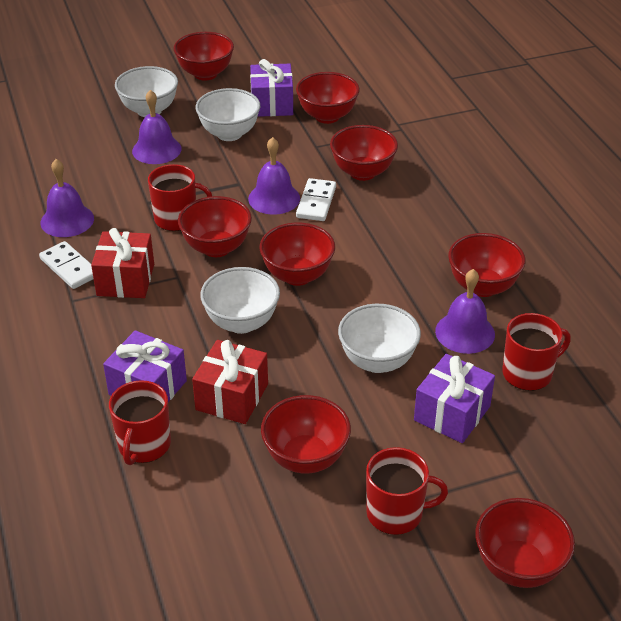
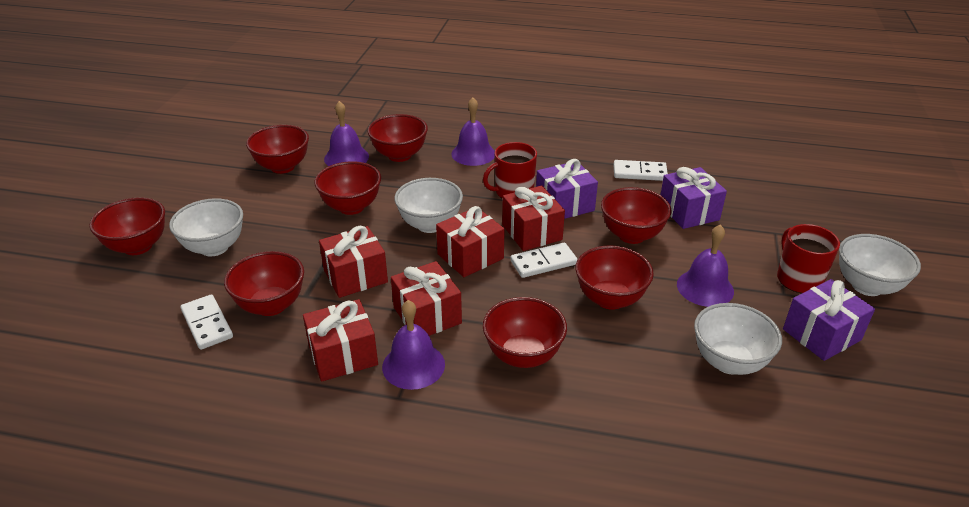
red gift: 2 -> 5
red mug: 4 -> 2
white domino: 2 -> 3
* * *
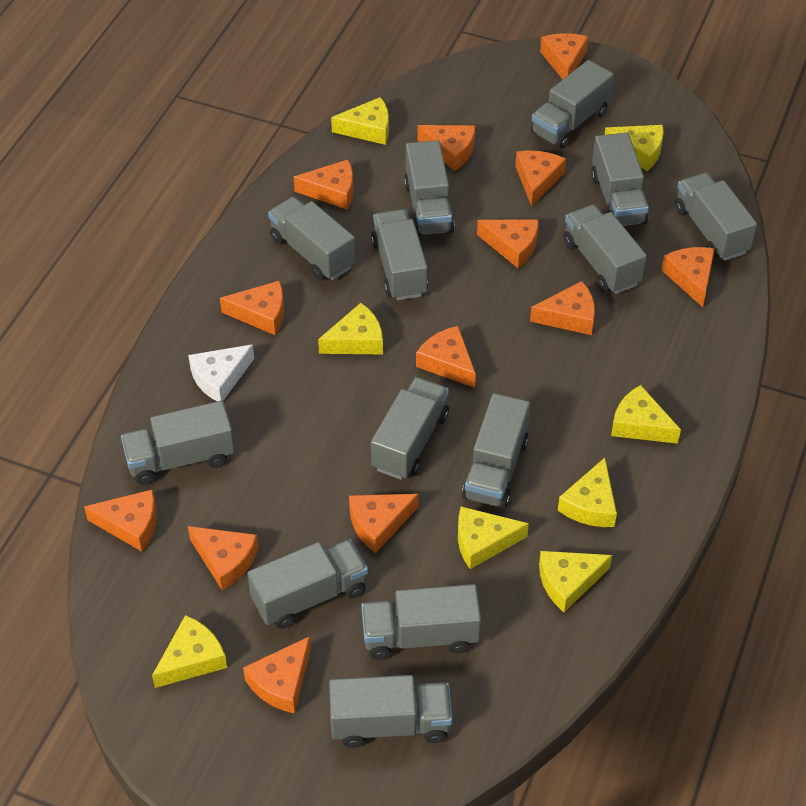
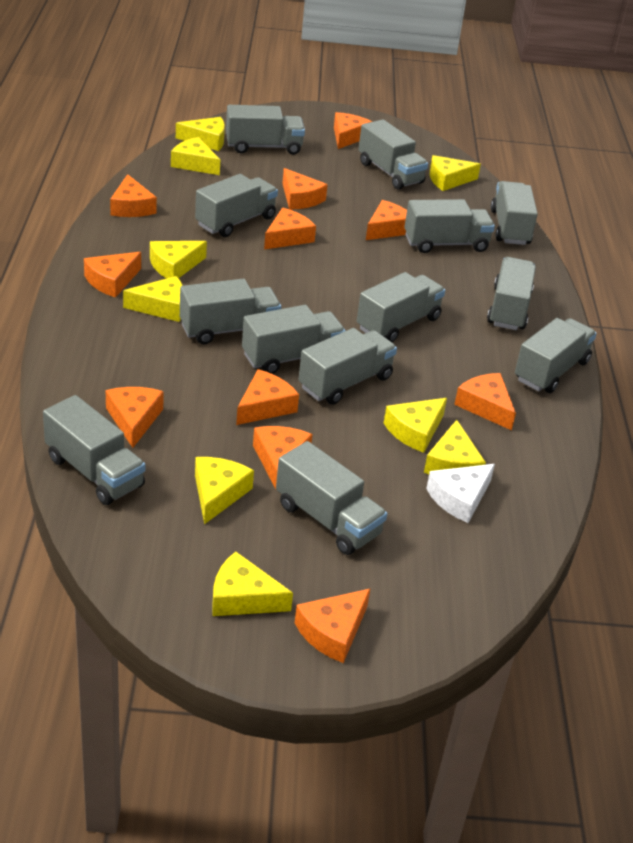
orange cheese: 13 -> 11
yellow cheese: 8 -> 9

- [Problem to work on]
Copy out each line of the material above that holds the word "cheese".

- [Task solution]
orange cheese: 13 -> 11
yellow cheese: 8 -> 9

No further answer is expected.